- What you need to do
Reproduce the records below in full and word for word, excluding pictures.

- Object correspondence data

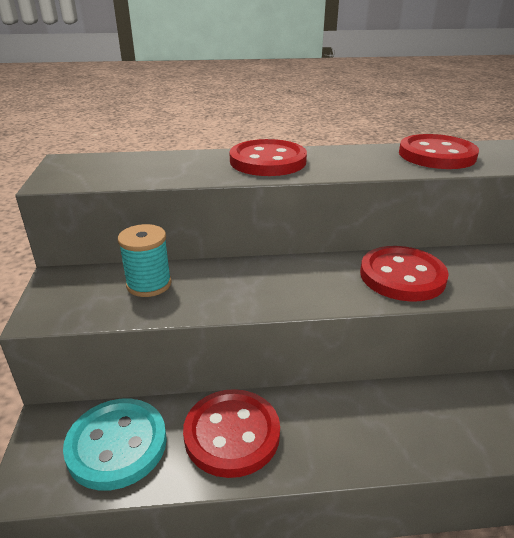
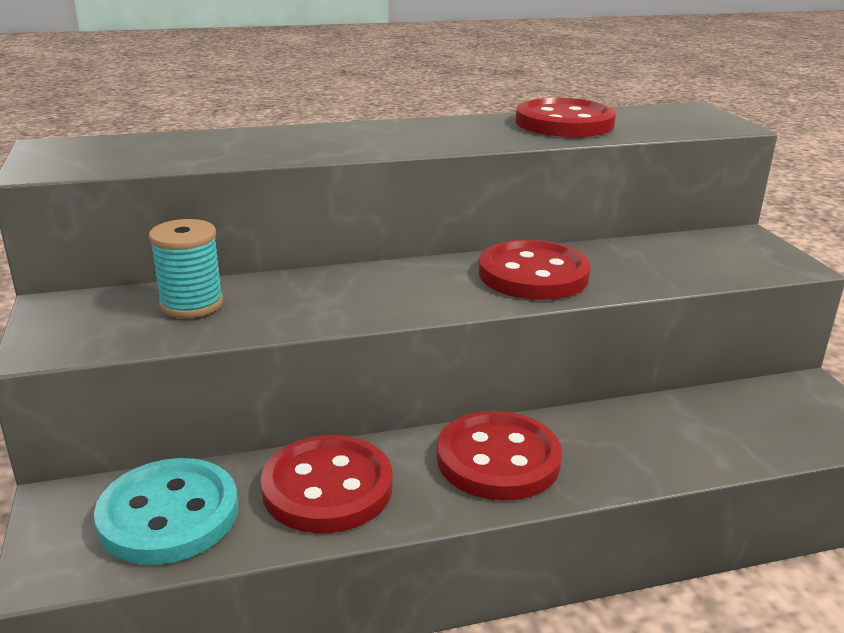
camera: 10 degrees left, 5 degrees down
red button [229,139,307,176] -> red button moved to [437,411,562,501]

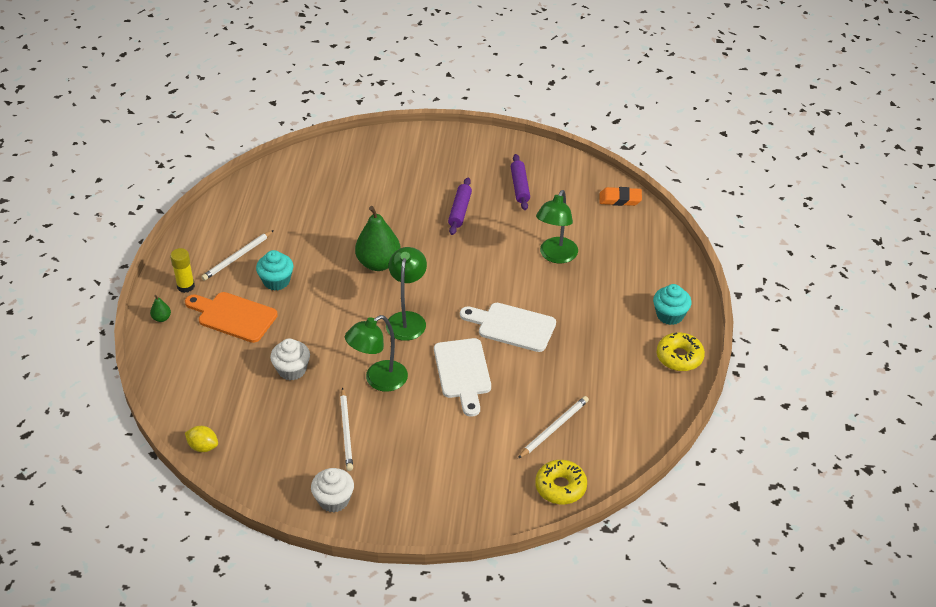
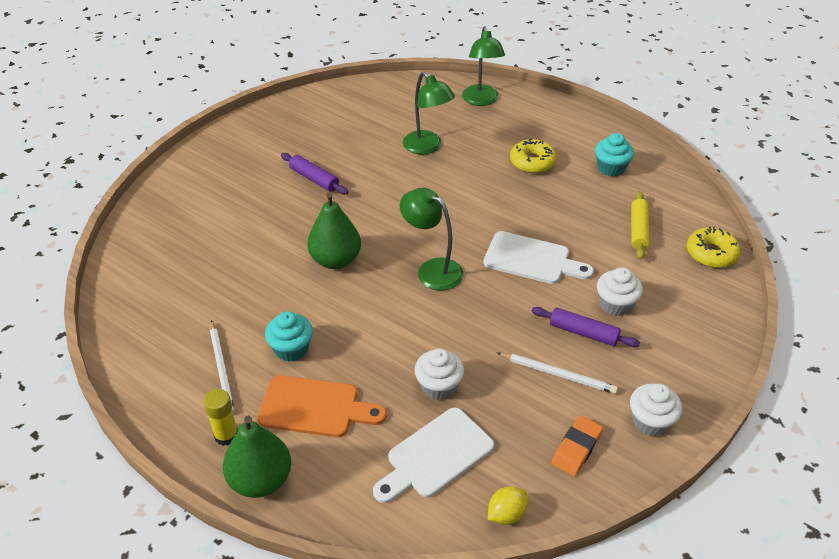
camera: 60 degrees left, 0 degrees up
green pear [150,295,171,322] -> green pear [223,415,291,498], size x2.34
orange cutting board [185,292,278,343] -> orange cutting board turned 135 degrees counterclockwise [257,375,386,437]
green lamp [345,315,408,392] -> green lamp moved to [462,26,505,106]
white cutting board [460,303,556,352] -> white cutting board moved to [373,408,494,503]
purple rolling pin [511,154,530,210] -> purple rolling pin moved to [532,307,640,347]
white pencil [518,396,589,458] -> yellow rolling pin [631,191,650,259]
orange eraser [600,187,642,206] -> orange eraser moved to [551,416,603,476]
turquoise cupcake [653,284,692,325] -> turquoise cupcake moved to [595,133,634,177]
yellow donut [657,332,705,371] -> yellow donut moved to [510,139,557,173]
none -> white cupcake [597,267,643,316]

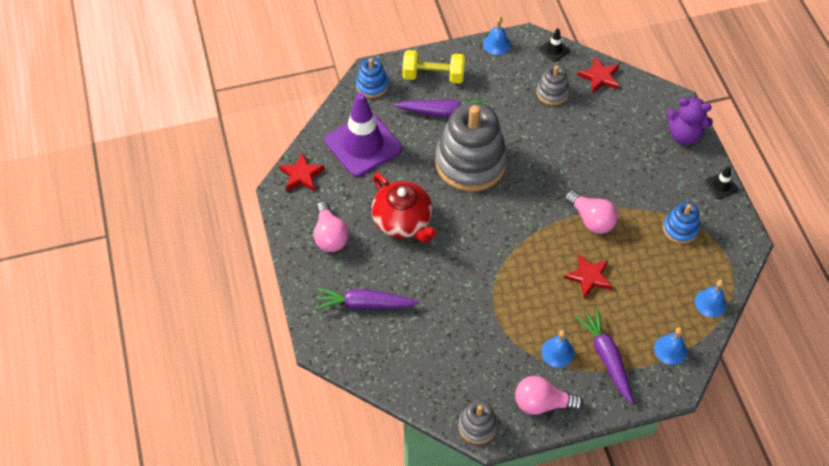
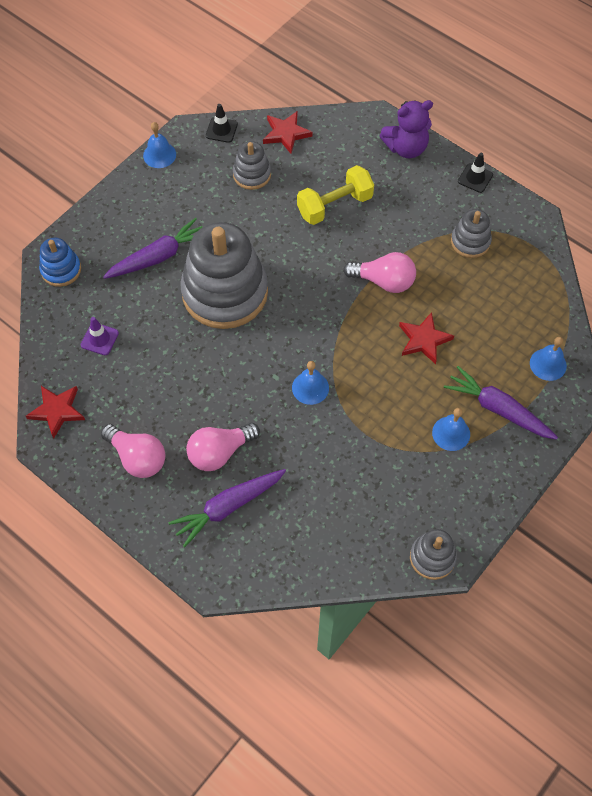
camera: 35 degrees left, 5 degrees up
purple traffic cone [325,93,402,177] -> purple traffic cone [81,317,119,355], size x0.41
red teapot [371,173,437,243] -> none
yellow dumbbell [403,50,465,84] -> yellow dumbbell moved to [297,165,374,225]
pink light bulb [515,376,583,415] -> pink light bulb moved to [186,423,260,471]
blue stacking toy [663,202,700,244] -> grey stacking toy [451,209,492,258]
blue bell [695,280,727,317] -> blue bell moved to [292,361,329,405]

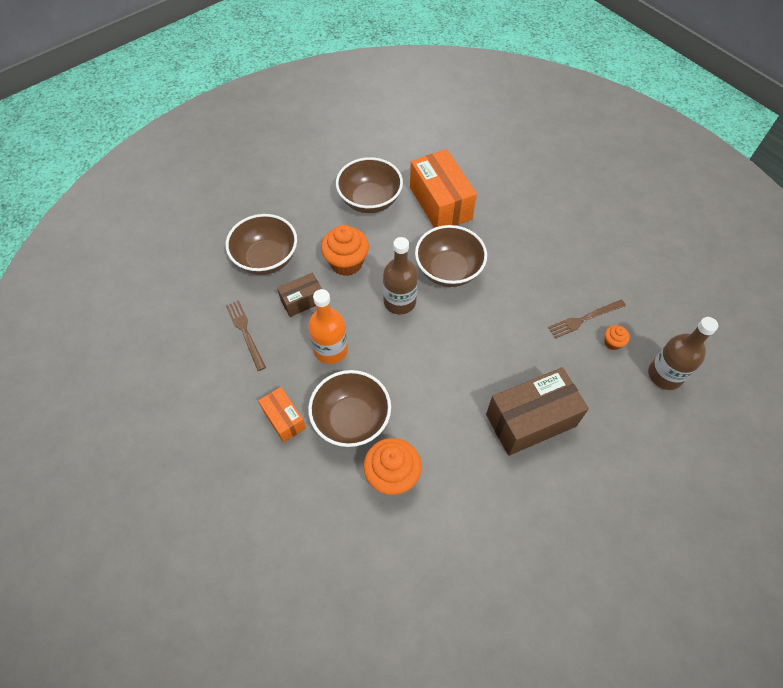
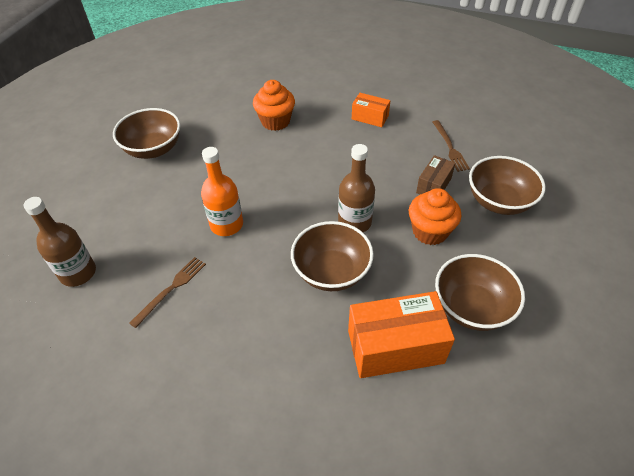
camera: 150 degrees right, 10 degrees down
brown fork [226,300,266,371] -> brown fork turned 45 degrees clockwise [433,120,470,172]
orange bottle [308,289,348,364] -> orange bottle moved to [201,147,243,236]
brown bowl [308,370,391,447] -> brown bowl moved to [113,108,180,159]
orange box [410,149,477,228] -> orange box turned 45 degrees counterclockwise [348,291,455,378]
brown box [486,367,589,456] -> none
orange cupcake [604,325,630,350] -> none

- Answer box
camera: 10 degrees left, 5 degrees down
red button [229,139,307,176] -> red button moved to [437,411,562,501]

camera: 60 degrees left, 0 degrees up
green pear [150,295,171,322] -> green pear [223,415,291,498], size x2.34
orange cutting board [185,292,278,343] -> orange cutting board turned 135 degrees counterclockwise [257,375,386,437]
green lamp [345,315,408,392] -> green lamp moved to [462,26,505,106]
white cutting board [460,303,556,352] -> white cutting board moved to [373,408,494,503]
purple rolling pin [511,154,530,210] -> purple rolling pin moved to [532,307,640,347]
white pencil [518,396,589,458] -> yellow rolling pin [631,191,650,259]
orange eraser [600,187,642,206] -> orange eraser moved to [551,416,603,476]
turquoise cupcake [653,284,692,325] -> turquoise cupcake moved to [595,133,634,177]
yellow donut [657,332,705,371] -> yellow donut moved to [510,139,557,173]
none -> white cupcake [597,267,643,316]

camera: 35 degrees left, 5 degrees up
purple traffic cone [325,93,402,177] -> purple traffic cone [81,317,119,355], size x0.41
red teapot [371,173,437,243] -> none
yellow dumbbell [403,50,465,84] -> yellow dumbbell moved to [297,165,374,225]
pink light bulb [515,376,583,415] -> pink light bulb moved to [186,423,260,471]
blue stacking toy [663,202,700,244] -> grey stacking toy [451,209,492,258]
blue bell [695,280,727,317] -> blue bell moved to [292,361,329,405]

camera: 150 degrees right, 10 degrees down
brown fork [226,300,266,371] -> brown fork turned 45 degrees clockwise [433,120,470,172]
orange bottle [308,289,348,364] -> orange bottle moved to [201,147,243,236]
brown bowl [308,370,391,447] -> brown bowl moved to [113,108,180,159]
orange box [410,149,477,228] -> orange box turned 45 degrees counterclockwise [348,291,455,378]
brown box [486,367,589,456] -> none
orange cupcake [604,325,630,350] -> none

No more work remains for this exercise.